[Records from a dataset]
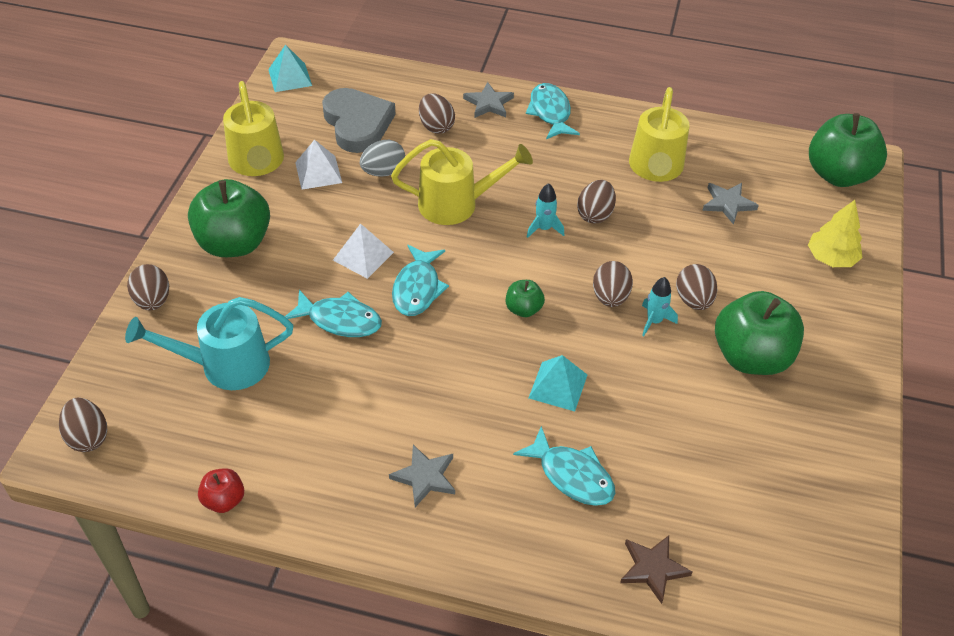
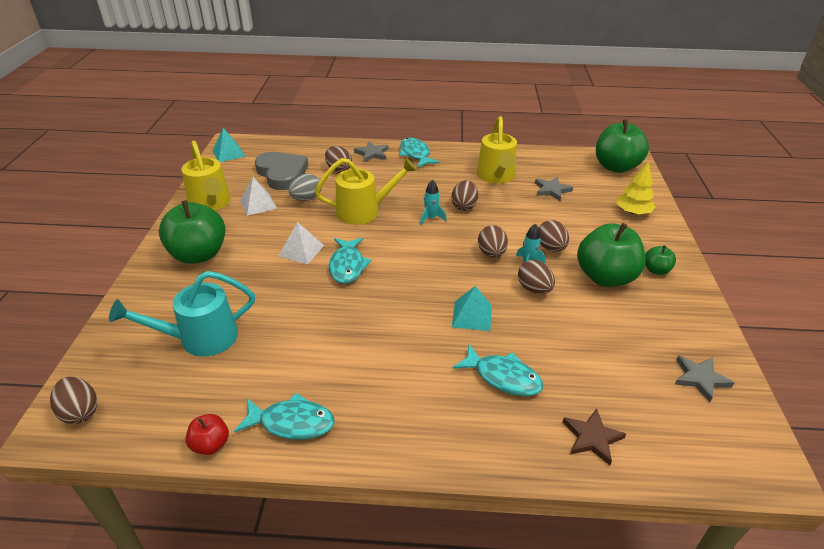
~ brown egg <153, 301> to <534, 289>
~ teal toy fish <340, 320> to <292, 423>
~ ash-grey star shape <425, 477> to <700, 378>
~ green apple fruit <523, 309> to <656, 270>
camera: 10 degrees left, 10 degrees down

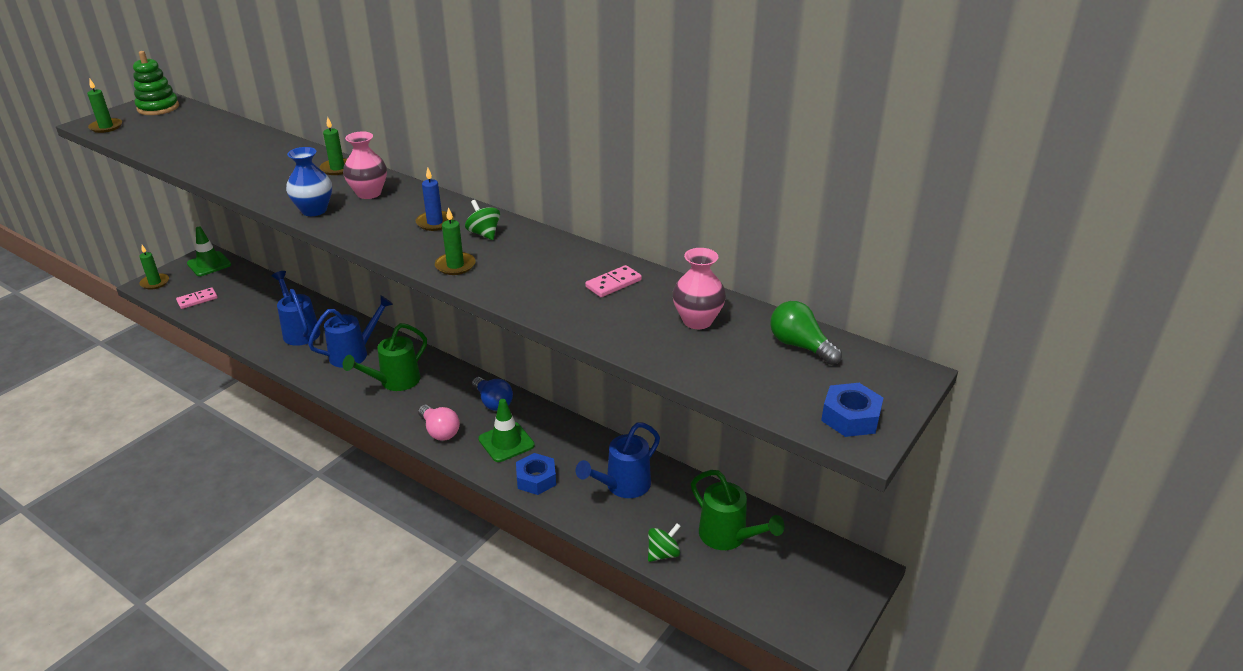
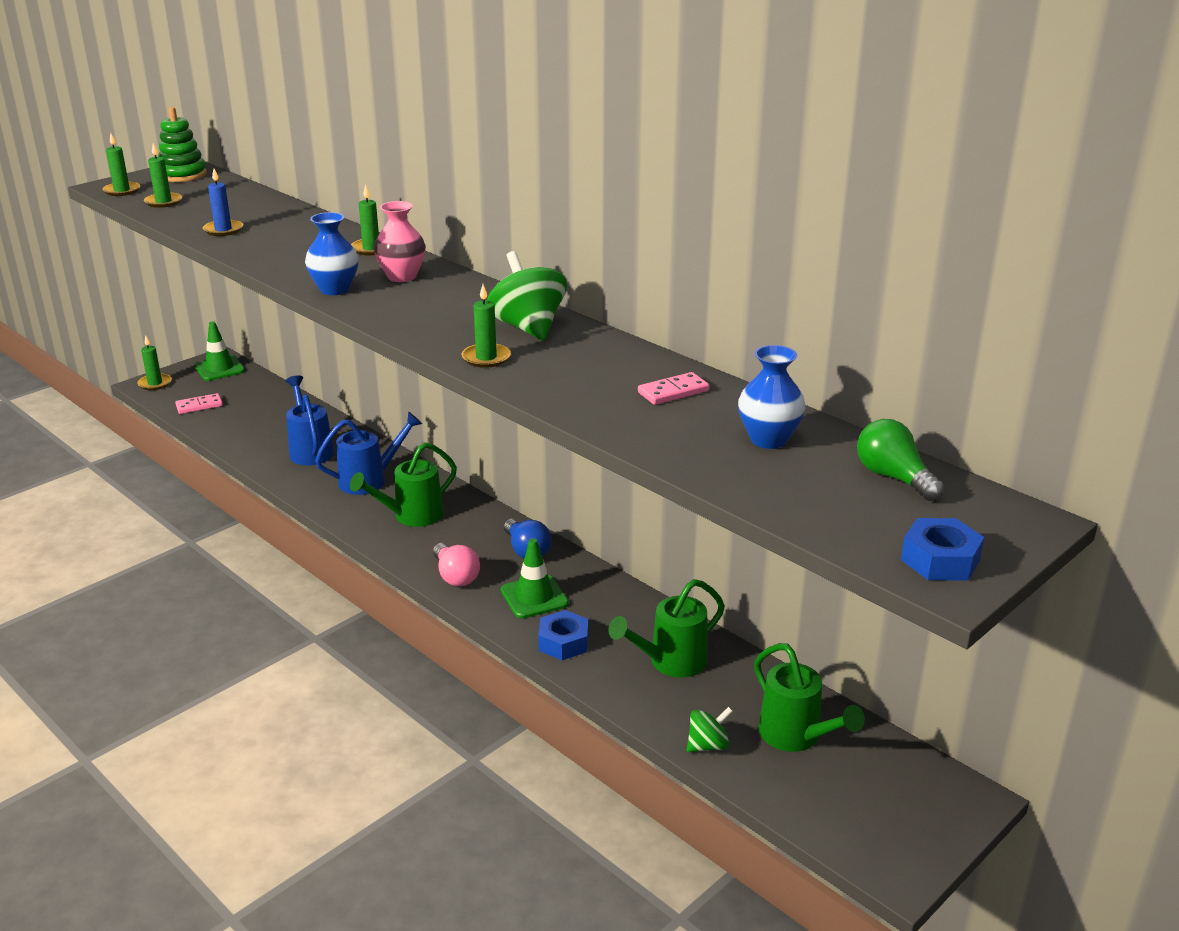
~ royal blue pillar candle <435, 223> to <223, 230>
~ green toy top <484, 233> = <528, 327> x1.80
~ royal blue watering pot <623, 486> to green watering pot <671, 662>
~ pink tall vase <697, 321> to royal blue tall vase <768, 439>
+ green pillar candle <163, 202>
camera: 10 degrees right, 5 degrees down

*Goal of the exercise*:
Repeat the data word for word. Images are not part of the copy.

*Exercise response*:
~ brown egg <153, 301> to <534, 289>
~ teal toy fish <340, 320> to <292, 423>
~ ash-grey star shape <425, 477> to <700, 378>
~ green apple fruit <523, 309> to <656, 270>
camera: 10 degrees left, 10 degrees down

~ royal blue pillar candle <435, 223> to <223, 230>
~ green toy top <484, 233> = <528, 327> x1.80
~ royal blue watering pot <623, 486> to green watering pot <671, 662>
~ pink tall vase <697, 321> to royal blue tall vase <768, 439>
+ green pillar candle <163, 202>
camera: 10 degrees right, 5 degrees down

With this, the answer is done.